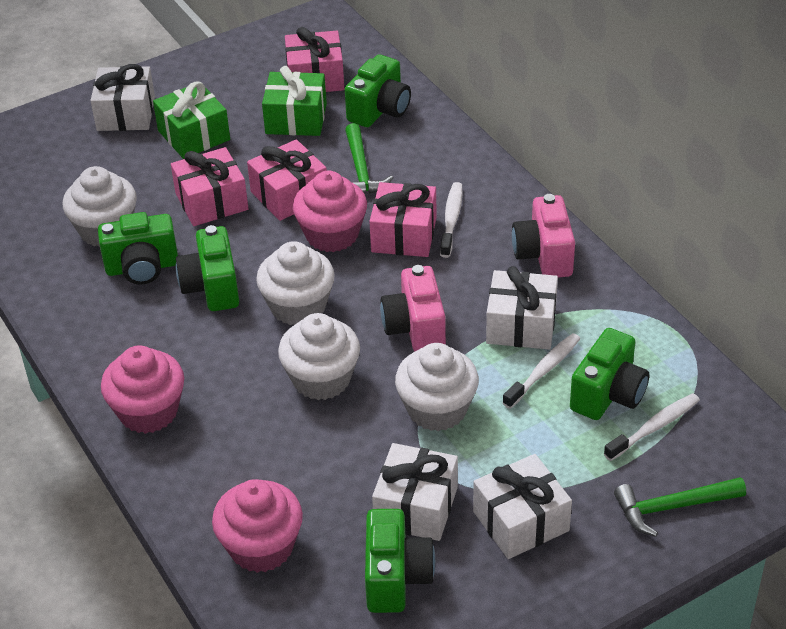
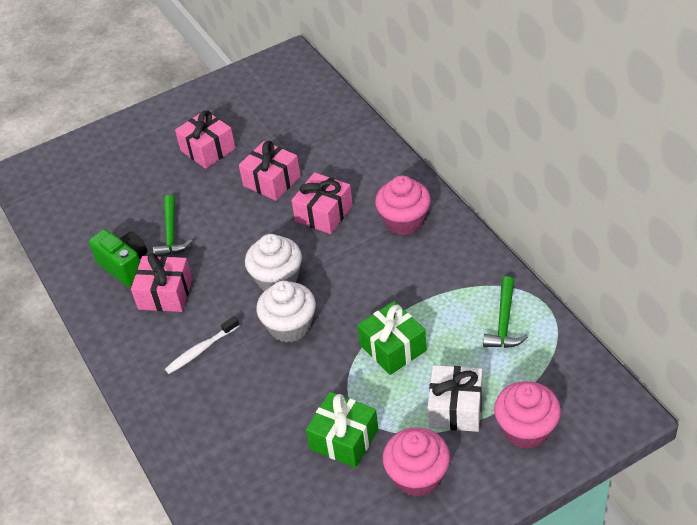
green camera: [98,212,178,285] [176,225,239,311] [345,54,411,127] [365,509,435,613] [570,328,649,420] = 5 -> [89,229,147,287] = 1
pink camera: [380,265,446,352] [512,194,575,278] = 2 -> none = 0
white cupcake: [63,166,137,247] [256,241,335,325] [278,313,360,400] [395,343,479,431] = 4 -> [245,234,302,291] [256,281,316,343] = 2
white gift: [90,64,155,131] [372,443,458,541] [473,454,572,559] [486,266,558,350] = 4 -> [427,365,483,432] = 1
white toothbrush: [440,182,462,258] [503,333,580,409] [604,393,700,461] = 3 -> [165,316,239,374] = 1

■ **Problem details**
Report each line in the preceding entries that holds the string "white".

■ **Response to the task**
white cupcake: [63,166,137,247] [256,241,335,325] [278,313,360,400] [395,343,479,431] = 4 -> [245,234,302,291] [256,281,316,343] = 2
white gift: [90,64,155,131] [372,443,458,541] [473,454,572,559] [486,266,558,350] = 4 -> [427,365,483,432] = 1
white toothbrush: [440,182,462,258] [503,333,580,409] [604,393,700,461] = 3 -> [165,316,239,374] = 1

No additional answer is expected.